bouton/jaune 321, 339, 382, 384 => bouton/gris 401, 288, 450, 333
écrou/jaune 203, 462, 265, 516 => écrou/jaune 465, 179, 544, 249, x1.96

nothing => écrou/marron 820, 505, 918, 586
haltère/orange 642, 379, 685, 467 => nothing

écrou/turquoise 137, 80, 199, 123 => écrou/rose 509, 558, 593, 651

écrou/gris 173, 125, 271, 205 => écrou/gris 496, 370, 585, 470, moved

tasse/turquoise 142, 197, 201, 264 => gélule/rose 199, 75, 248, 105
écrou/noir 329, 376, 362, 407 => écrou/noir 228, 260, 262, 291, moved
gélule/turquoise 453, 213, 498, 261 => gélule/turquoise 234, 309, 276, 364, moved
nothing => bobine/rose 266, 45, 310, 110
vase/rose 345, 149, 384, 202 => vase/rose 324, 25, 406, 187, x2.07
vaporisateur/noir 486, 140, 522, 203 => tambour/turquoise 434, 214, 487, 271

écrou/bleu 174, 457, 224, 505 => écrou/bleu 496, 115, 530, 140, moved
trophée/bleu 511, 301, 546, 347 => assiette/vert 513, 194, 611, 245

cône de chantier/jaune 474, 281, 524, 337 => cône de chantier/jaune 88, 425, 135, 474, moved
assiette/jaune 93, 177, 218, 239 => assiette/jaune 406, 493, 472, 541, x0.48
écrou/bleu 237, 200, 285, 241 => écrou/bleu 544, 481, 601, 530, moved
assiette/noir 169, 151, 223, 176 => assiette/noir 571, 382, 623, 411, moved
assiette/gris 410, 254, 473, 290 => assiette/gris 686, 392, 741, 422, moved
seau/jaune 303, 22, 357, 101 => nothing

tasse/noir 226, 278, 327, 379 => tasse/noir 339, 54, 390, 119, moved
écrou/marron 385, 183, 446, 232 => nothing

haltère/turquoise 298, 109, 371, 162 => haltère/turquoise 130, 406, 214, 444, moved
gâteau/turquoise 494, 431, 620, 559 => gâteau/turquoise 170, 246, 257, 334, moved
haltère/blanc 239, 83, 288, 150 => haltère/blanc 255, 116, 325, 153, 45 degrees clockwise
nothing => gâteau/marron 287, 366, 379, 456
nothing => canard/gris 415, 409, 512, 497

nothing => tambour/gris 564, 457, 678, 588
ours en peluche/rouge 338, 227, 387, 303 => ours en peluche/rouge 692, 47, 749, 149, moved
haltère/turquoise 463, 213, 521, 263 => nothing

■ To do: Nothing is to be left out; every record above must be repeated exactly.

■ Answer box:
bouton/jaune 321, 339, 382, 384 => bouton/gris 401, 288, 450, 333
écrou/jaune 203, 462, 265, 516 => écrou/jaune 465, 179, 544, 249, x1.96

nothing => écrou/marron 820, 505, 918, 586
haltère/orange 642, 379, 685, 467 => nothing

écrou/turquoise 137, 80, 199, 123 => écrou/rose 509, 558, 593, 651

écrou/gris 173, 125, 271, 205 => écrou/gris 496, 370, 585, 470, moved

tasse/turquoise 142, 197, 201, 264 => gélule/rose 199, 75, 248, 105
écrou/noir 329, 376, 362, 407 => écrou/noir 228, 260, 262, 291, moved
gélule/turquoise 453, 213, 498, 261 => gélule/turquoise 234, 309, 276, 364, moved
nothing => bobine/rose 266, 45, 310, 110
vase/rose 345, 149, 384, 202 => vase/rose 324, 25, 406, 187, x2.07
vaporisateur/noir 486, 140, 522, 203 => tambour/turquoise 434, 214, 487, 271

écrou/bleu 174, 457, 224, 505 => écrou/bleu 496, 115, 530, 140, moved
trophée/bleu 511, 301, 546, 347 => assiette/vert 513, 194, 611, 245

cône de chantier/jaune 474, 281, 524, 337 => cône de chantier/jaune 88, 425, 135, 474, moved
assiette/jaune 93, 177, 218, 239 => assiette/jaune 406, 493, 472, 541, x0.48
écrou/bleu 237, 200, 285, 241 => écrou/bleu 544, 481, 601, 530, moved
assiette/noir 169, 151, 223, 176 => assiette/noir 571, 382, 623, 411, moved
assiette/gris 410, 254, 473, 290 => assiette/gris 686, 392, 741, 422, moved
seau/jaune 303, 22, 357, 101 => nothing

tasse/noir 226, 278, 327, 379 => tasse/noir 339, 54, 390, 119, moved
écrou/marron 385, 183, 446, 232 => nothing

haltère/turquoise 298, 109, 371, 162 => haltère/turquoise 130, 406, 214, 444, moved
gâteau/turquoise 494, 431, 620, 559 => gâteau/turquoise 170, 246, 257, 334, moved
haltère/blanc 239, 83, 288, 150 => haltère/blanc 255, 116, 325, 153, 45 degrees clockwise
nothing => gâteau/marron 287, 366, 379, 456
nothing => canard/gris 415, 409, 512, 497

nothing => tambour/gris 564, 457, 678, 588
ours en peluche/rouge 338, 227, 387, 303 => ours en peluche/rouge 692, 47, 749, 149, moved
haltère/turquoise 463, 213, 521, 263 => nothing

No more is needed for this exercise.